Requirement: Write out the data word for word, taking care that no picture is carried over.

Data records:

■ ■ ■ ■ ■

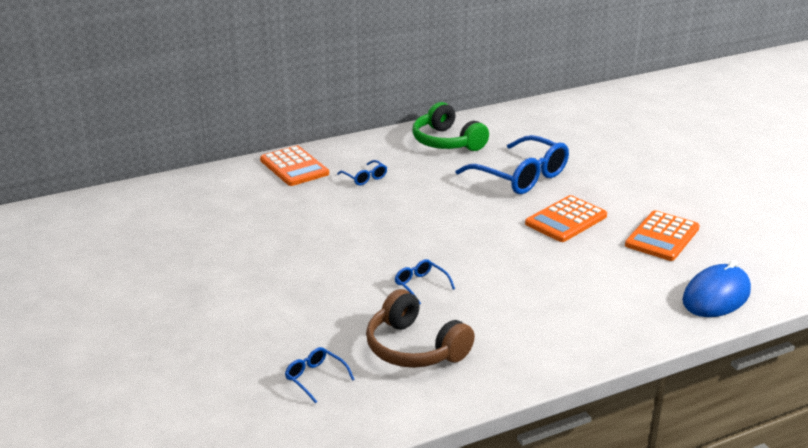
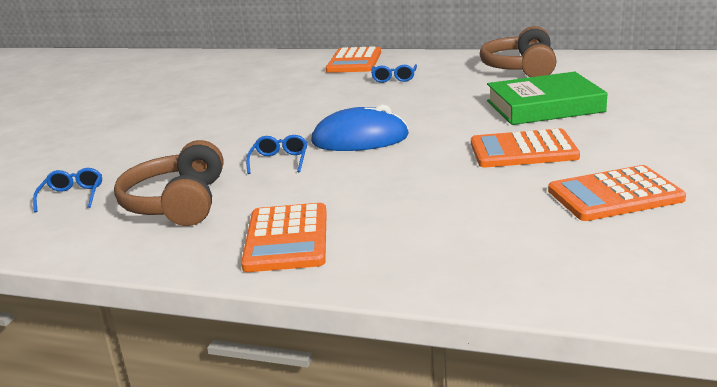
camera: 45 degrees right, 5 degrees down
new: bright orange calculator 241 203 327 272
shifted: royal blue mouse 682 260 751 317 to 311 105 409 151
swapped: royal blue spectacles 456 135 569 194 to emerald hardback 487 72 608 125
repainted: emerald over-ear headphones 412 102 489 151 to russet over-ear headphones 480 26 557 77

■ ■ ■ ■ ■

Output below:
camera: 45 degrees right, 5 degrees down
new: bright orange calculator 241 203 327 272
shifted: royal blue mouse 682 260 751 317 to 311 105 409 151
swapped: royal blue spectacles 456 135 569 194 to emerald hardback 487 72 608 125
repainted: emerald over-ear headphones 412 102 489 151 to russet over-ear headphones 480 26 557 77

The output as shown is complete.